[Scene edit records]
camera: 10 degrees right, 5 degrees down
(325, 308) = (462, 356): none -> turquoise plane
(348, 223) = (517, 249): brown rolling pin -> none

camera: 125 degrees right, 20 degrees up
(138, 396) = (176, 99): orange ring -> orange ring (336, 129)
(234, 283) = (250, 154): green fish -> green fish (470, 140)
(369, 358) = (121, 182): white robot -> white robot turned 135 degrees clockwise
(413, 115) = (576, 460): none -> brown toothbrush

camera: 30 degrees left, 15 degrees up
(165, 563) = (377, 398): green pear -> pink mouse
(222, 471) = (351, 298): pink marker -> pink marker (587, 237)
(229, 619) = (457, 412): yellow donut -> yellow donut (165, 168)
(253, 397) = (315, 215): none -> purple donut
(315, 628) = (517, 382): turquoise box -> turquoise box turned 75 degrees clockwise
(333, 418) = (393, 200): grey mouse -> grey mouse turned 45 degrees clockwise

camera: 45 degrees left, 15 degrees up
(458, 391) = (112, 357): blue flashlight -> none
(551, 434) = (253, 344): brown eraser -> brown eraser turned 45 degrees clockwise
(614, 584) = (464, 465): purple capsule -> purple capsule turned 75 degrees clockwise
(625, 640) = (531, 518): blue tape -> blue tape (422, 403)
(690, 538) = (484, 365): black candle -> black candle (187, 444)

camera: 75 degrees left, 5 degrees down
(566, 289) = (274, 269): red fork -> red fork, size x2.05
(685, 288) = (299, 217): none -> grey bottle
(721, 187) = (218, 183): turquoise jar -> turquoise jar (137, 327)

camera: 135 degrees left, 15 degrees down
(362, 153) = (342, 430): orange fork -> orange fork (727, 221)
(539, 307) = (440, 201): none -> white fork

• Required action
Write out the records exactly, starting at the first line and stopping after the line that contains "(234, 283) = (250, 154): green".

• Answer
camera: 10 degrees right, 5 degrees down
(325, 308) = (462, 356): none -> turquoise plane
(348, 223) = (517, 249): brown rolling pin -> none

camera: 125 degrees right, 20 degrees up
(138, 396) = (176, 99): orange ring -> orange ring (336, 129)
(234, 283) = (250, 154): green fish -> green fish (470, 140)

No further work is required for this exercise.